• [REQUIREMENT] Beginning with the line containing "IR1 pin OUT: 6 -> RX" and ending with the last line of the entries below, copy each line exactly and nothing else.

(Data extracted from a collection)
# # # # # # #

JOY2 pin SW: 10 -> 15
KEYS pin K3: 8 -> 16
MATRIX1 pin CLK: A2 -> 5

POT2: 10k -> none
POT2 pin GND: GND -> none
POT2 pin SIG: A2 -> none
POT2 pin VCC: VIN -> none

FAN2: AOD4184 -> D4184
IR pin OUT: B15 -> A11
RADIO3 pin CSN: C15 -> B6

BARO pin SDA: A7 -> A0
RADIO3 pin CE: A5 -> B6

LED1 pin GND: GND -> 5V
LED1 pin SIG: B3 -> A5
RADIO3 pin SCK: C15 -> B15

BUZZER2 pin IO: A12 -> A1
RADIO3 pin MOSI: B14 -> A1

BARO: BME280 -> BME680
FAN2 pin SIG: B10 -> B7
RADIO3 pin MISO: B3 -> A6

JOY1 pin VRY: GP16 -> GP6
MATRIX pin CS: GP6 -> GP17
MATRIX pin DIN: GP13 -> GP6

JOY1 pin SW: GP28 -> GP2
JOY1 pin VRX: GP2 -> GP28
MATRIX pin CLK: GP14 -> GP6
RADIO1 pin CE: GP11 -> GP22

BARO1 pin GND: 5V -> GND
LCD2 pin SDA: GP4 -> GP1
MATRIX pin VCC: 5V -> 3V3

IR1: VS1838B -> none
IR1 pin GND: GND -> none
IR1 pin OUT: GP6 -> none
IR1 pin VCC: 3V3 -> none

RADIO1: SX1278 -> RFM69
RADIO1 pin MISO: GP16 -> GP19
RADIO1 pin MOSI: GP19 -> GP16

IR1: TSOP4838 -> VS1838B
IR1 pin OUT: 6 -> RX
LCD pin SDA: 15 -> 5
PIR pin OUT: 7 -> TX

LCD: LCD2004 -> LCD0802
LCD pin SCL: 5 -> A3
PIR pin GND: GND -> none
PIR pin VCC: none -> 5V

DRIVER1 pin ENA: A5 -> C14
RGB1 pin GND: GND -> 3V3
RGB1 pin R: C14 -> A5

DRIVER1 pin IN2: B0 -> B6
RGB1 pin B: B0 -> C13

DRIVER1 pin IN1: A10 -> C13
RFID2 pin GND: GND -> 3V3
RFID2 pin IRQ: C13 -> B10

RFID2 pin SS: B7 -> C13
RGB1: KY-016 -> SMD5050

# # # # # # #

• [ANSWER BOX]
IR1 pin OUT: 6 -> RX
LCD pin SDA: 15 -> 5
PIR pin OUT: 7 -> TX

LCD: LCD2004 -> LCD0802
LCD pin SCL: 5 -> A3
PIR pin GND: GND -> none
PIR pin VCC: none -> 5V

DRIVER1 pin ENA: A5 -> C14
RGB1 pin GND: GND -> 3V3
RGB1 pin R: C14 -> A5

DRIVER1 pin IN2: B0 -> B6
RGB1 pin B: B0 -> C13

DRIVER1 pin IN1: A10 -> C13
RFID2 pin GND: GND -> 3V3
RFID2 pin IRQ: C13 -> B10

RFID2 pin SS: B7 -> C13
RGB1: KY-016 -> SMD5050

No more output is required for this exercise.